Entries taken from a collection:
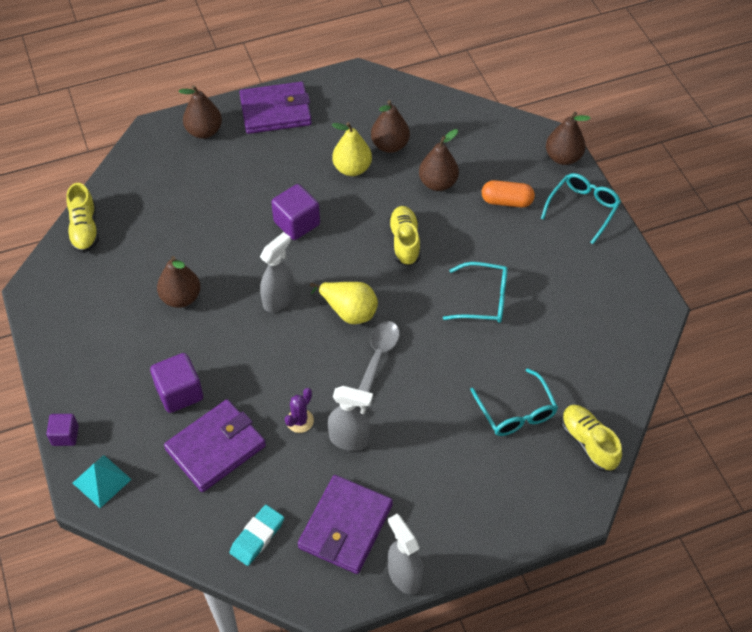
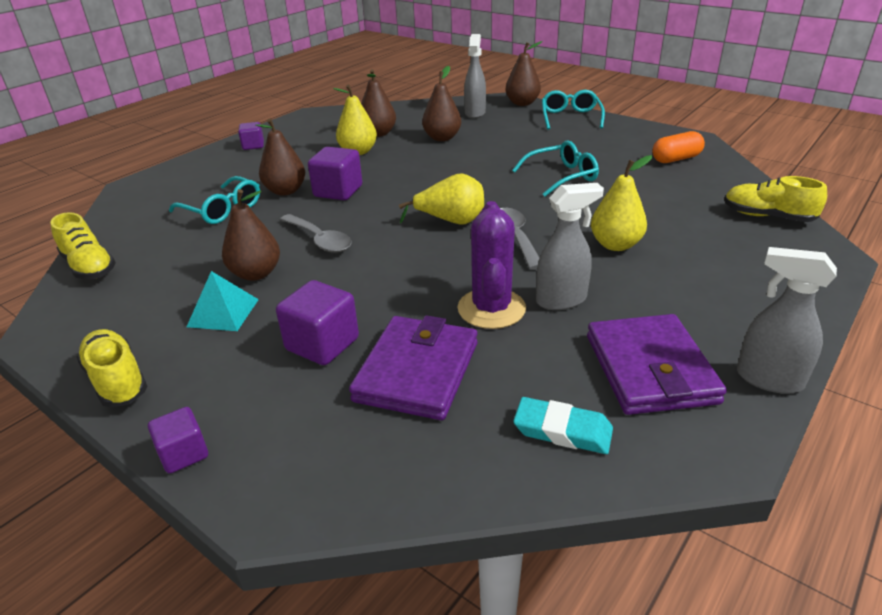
camera: 30 degrees left, 20 degrees down
(102, 481) = (283, 478): turquoise pyramid -> turquoise pyramid (223, 312)
(204, 131) = (189, 173): brown pear -> brown pear (285, 191)
(244, 282) = (319, 240): none -> grey spoon
(257, 537) = (562, 430): turquoise eraser -> turquoise eraser turned 75 degrees counterclockwise
(275, 111) = (253, 146): purple wallet -> purple cube
(279, 299) = (370, 238): grey spray bottle -> grey spray bottle (475, 113)
(300, 421) = (491, 309): purple cactus -> purple cactus, size x1.85
(404, 242) = (452, 171): yellow shoe -> yellow shoe (117, 380)
(440, 407) = (615, 245): none -> yellow pear
(506, 201) = (509, 130): orange capsule -> orange capsule (676, 159)
(516, 412) = (683, 222): turquoise glasses -> turquoise glasses (222, 209)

#### [WHAT YOU HAVE TO DO]
Transcribe the entries from their first line to the line that holds "(404, 242) = (452, 171): yellow", both included, and skip every picture.

#### [EXERCISE SOLUTION]
camera: 30 degrees left, 20 degrees down
(102, 481) = (283, 478): turquoise pyramid -> turquoise pyramid (223, 312)
(204, 131) = (189, 173): brown pear -> brown pear (285, 191)
(244, 282) = (319, 240): none -> grey spoon
(257, 537) = (562, 430): turquoise eraser -> turquoise eraser turned 75 degrees counterclockwise
(275, 111) = (253, 146): purple wallet -> purple cube
(279, 299) = (370, 238): grey spray bottle -> grey spray bottle (475, 113)
(300, 421) = (491, 309): purple cactus -> purple cactus, size x1.85
(404, 242) = (452, 171): yellow shoe -> yellow shoe (117, 380)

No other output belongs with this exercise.